DESCRIPTION OF THE TASK: Exactly as they appear, retype the lines from the one containing "D1: LED green" through the final line of the data below. Leave pictures out.

═══ RECORD EXTRACTS ═══

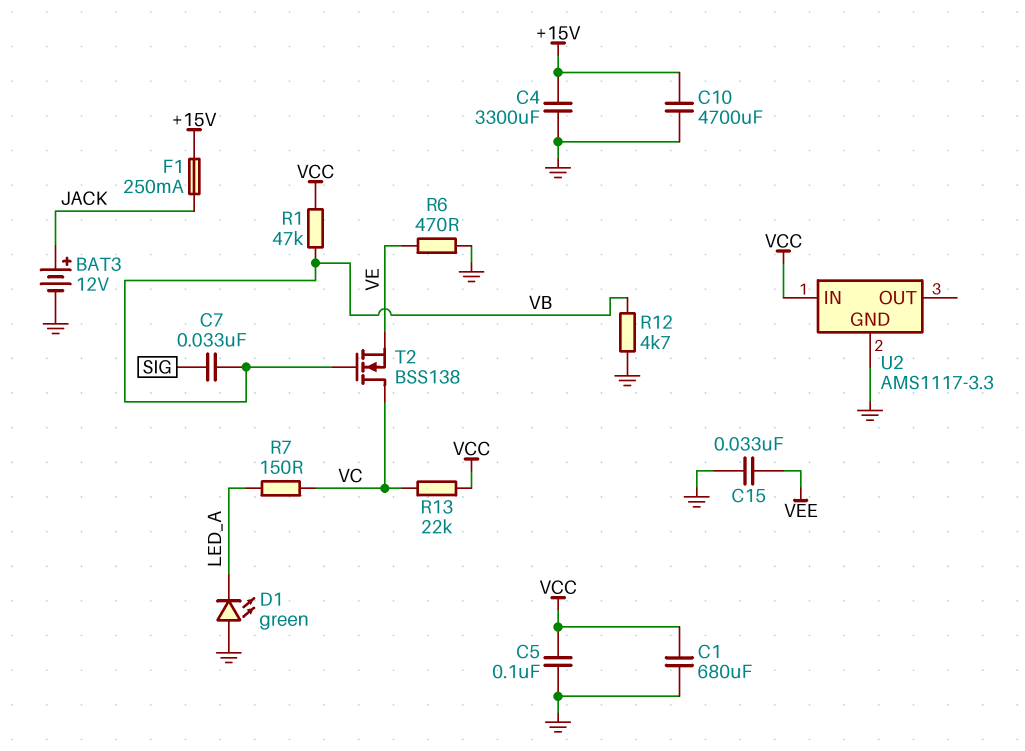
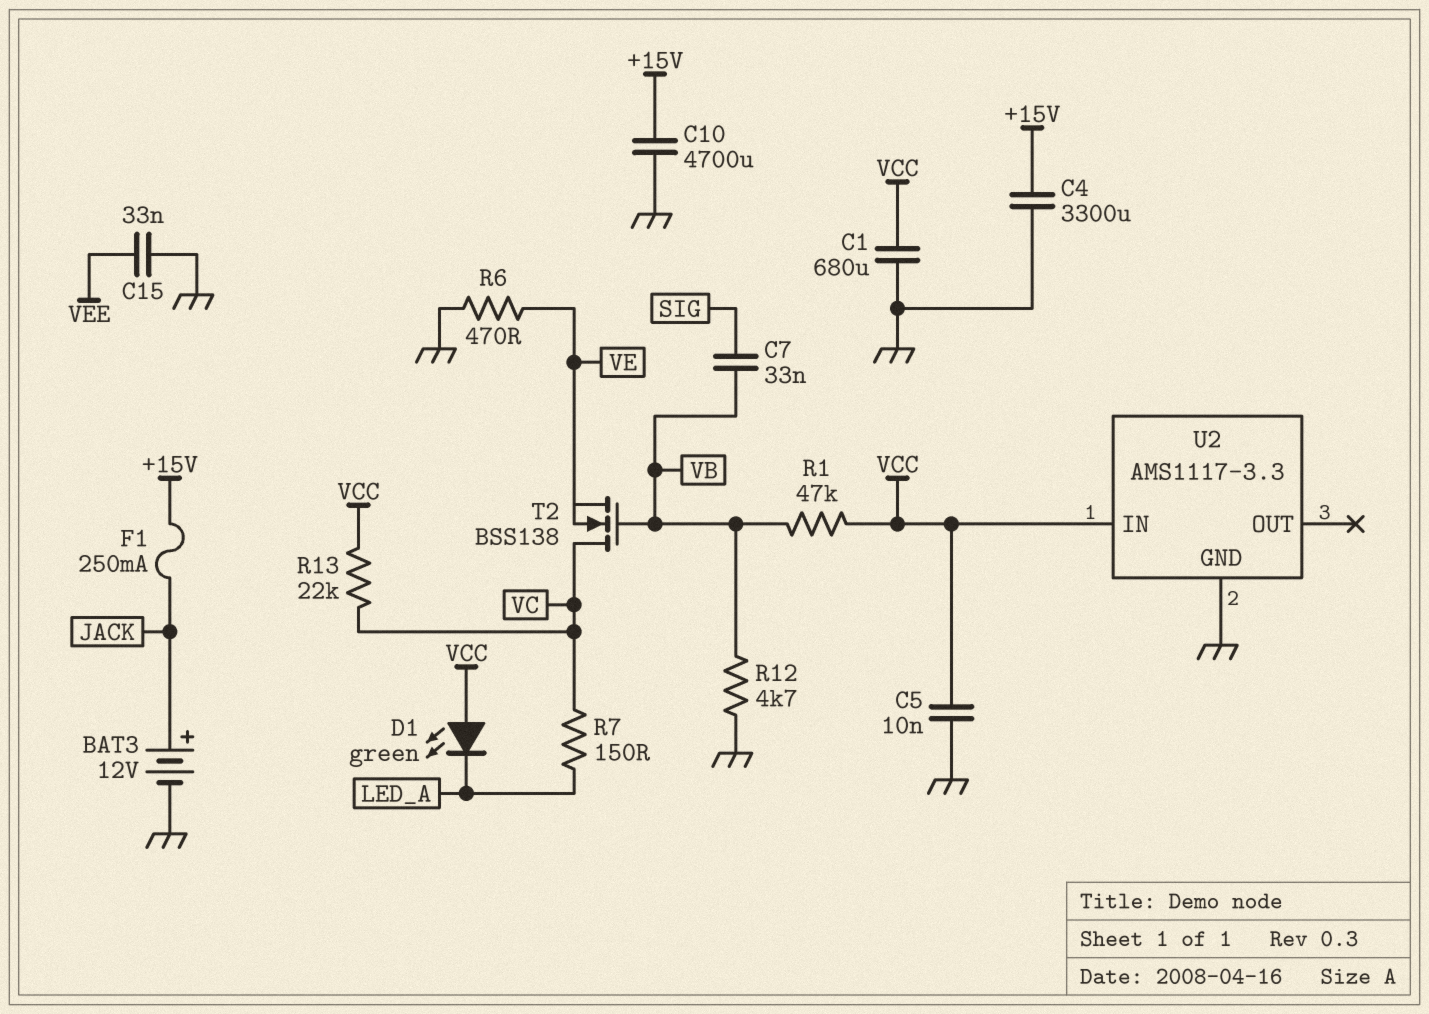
C5: 100nF (GND, VCC) -> 10nF (GND, VCC)
D1: LED green (A GND, K LED_A) -> LED green (A VCC, K LED_A)

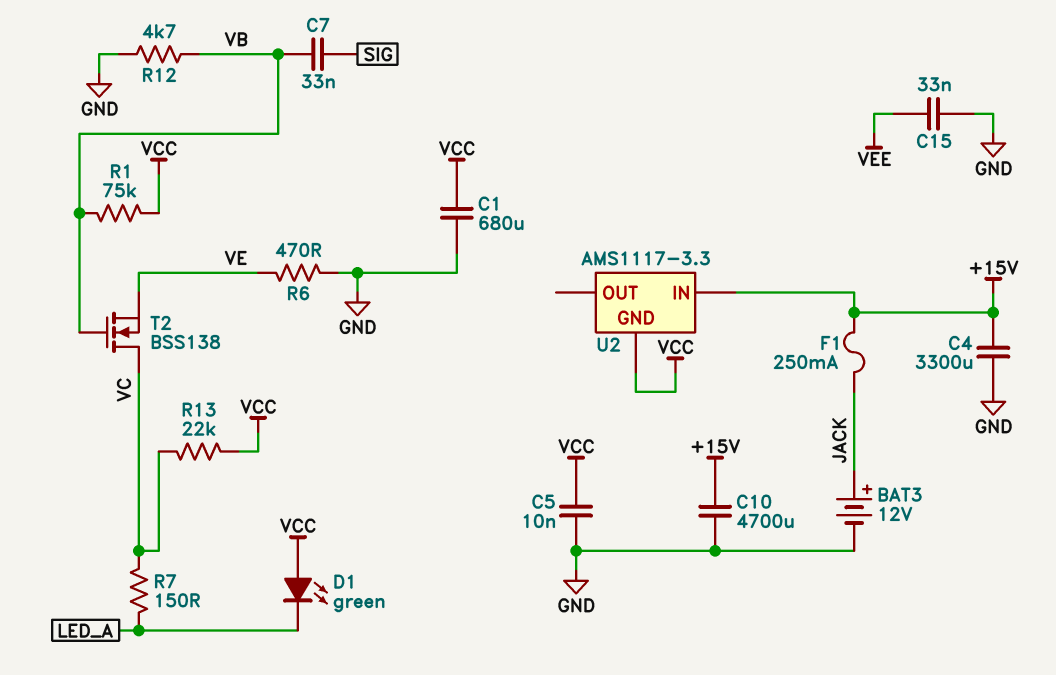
R1: 47k (VB, VCC) -> 75k (VB, VCC)
U2 pin GND: GND -> VCC
U2 pin IN: VCC -> +15V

═══

THE COMPLETED TASK:
D1: LED green (A GND, K LED_A) -> LED green (A VCC, K LED_A)

R1: 47k (VB, VCC) -> 75k (VB, VCC)
U2 pin GND: GND -> VCC
U2 pin IN: VCC -> +15V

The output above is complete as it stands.